## Assignment
Return, word for word, only the lines of the data below that lie between the line with "Eimer (rot) <207, 287>" and the line with "Blumentopf (türkis) <571, 325>", those two lines included.

Working data Start Marker

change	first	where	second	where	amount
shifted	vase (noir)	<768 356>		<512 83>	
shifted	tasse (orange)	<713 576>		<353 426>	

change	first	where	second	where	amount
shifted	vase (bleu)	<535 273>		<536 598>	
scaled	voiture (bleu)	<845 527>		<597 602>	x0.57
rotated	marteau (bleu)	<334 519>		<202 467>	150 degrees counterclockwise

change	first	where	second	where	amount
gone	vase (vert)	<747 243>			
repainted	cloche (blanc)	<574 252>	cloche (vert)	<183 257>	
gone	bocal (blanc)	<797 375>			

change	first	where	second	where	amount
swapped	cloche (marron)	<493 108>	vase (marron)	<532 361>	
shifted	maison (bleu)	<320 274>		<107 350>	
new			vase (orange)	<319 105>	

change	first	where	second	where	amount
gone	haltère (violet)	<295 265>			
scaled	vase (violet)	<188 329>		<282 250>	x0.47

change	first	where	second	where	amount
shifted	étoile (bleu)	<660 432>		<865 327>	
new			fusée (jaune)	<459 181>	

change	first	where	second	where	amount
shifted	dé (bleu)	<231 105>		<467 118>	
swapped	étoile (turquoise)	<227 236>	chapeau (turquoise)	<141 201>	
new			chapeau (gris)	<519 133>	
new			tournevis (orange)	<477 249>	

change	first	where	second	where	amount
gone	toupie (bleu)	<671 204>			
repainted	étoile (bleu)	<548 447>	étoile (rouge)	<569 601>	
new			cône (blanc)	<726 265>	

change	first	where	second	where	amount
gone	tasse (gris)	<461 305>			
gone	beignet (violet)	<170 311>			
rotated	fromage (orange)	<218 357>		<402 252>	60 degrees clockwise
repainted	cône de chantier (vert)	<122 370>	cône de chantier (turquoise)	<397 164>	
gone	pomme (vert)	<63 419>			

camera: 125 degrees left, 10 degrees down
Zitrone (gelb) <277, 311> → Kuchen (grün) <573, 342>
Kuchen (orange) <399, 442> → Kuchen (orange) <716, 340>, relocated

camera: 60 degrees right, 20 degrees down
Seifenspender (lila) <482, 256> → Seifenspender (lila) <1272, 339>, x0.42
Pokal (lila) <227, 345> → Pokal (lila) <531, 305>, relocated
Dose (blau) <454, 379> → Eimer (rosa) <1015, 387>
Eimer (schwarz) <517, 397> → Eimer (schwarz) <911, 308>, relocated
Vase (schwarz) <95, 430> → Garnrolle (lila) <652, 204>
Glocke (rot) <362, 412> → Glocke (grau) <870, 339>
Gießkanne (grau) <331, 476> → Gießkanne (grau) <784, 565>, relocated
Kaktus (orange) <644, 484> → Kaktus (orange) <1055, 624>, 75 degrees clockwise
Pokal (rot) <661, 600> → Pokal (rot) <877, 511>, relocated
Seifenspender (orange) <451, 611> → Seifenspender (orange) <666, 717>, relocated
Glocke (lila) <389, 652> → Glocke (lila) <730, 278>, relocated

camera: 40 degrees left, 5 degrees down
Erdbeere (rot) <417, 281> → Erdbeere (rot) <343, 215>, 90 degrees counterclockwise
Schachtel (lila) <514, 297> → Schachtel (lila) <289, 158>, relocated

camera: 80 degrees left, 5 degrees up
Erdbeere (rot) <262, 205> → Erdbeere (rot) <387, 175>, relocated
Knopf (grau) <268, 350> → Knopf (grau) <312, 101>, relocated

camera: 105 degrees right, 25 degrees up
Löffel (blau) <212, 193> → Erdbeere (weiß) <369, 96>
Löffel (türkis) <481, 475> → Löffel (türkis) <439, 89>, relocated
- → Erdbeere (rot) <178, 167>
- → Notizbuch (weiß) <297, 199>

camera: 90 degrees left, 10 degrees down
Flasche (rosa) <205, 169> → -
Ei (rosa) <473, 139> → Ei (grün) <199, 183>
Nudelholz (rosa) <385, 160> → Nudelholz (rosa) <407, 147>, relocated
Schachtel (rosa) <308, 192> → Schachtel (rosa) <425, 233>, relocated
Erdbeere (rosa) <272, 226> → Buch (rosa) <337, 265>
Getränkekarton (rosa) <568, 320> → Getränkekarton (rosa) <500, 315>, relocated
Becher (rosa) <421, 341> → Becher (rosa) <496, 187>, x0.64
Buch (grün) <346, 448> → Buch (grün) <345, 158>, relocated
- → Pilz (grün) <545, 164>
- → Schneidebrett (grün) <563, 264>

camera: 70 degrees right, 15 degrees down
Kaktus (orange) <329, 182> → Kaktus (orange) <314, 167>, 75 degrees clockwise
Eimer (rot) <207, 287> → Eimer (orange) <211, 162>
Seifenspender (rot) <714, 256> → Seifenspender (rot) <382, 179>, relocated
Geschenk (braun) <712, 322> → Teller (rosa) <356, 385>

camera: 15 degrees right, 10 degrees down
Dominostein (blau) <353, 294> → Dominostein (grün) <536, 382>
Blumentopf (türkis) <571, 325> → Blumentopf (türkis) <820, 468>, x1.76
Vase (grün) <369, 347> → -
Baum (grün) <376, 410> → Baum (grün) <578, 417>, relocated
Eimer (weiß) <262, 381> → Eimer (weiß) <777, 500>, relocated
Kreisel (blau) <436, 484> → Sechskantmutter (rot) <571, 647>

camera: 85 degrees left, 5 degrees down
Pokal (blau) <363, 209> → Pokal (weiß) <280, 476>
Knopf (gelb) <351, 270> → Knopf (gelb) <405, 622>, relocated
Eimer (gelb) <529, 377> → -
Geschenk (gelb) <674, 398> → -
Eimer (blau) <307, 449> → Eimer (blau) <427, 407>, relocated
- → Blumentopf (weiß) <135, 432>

Working data End Marker

## Answer
Eimer (rot) <207, 287> → Eimer (orange) <211, 162>
Seifenspender (rot) <714, 256> → Seifenspender (rot) <382, 179>, relocated
Geschenk (braun) <712, 322> → Teller (rosa) <356, 385>

camera: 15 degrees right, 10 degrees down
Dominostein (blau) <353, 294> → Dominostein (grün) <536, 382>
Blumentopf (türkis) <571, 325> → Blumentopf (türkis) <820, 468>, x1.76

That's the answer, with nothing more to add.